What you are asked to do: From the records below, take each line where the string "grey" shows up and copy it.

Exercise data:
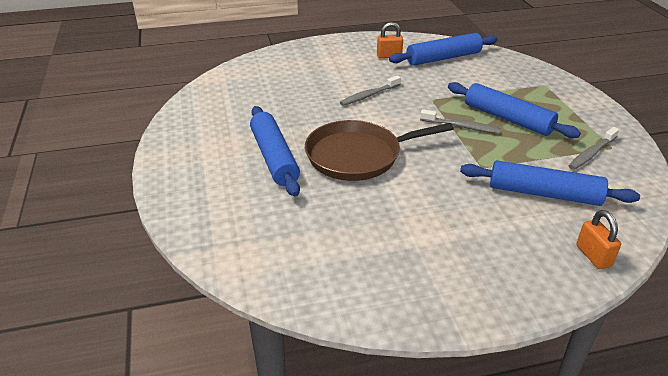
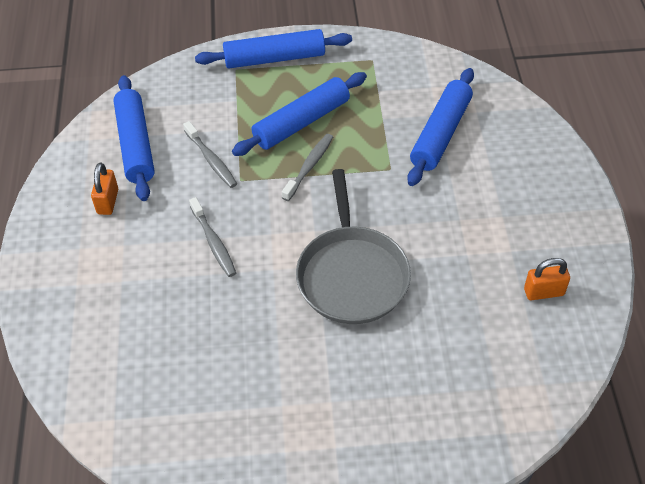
camera: 80 degrees left, 15 degrees up
(274, 157) = (341, 363): blue rolling pin -> blue rolling pin (274, 58)
(358, 156) = (351, 275): brown pan -> grey pan
(591, 153) = (380, 78): grey toothbrush -> grey toothbrush (211, 160)
(593, 256) = (529, 128): orange padlock -> orange padlock (544, 292)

Worked solution:
(358, 156) = (351, 275): brown pan -> grey pan
(591, 153) = (380, 78): grey toothbrush -> grey toothbrush (211, 160)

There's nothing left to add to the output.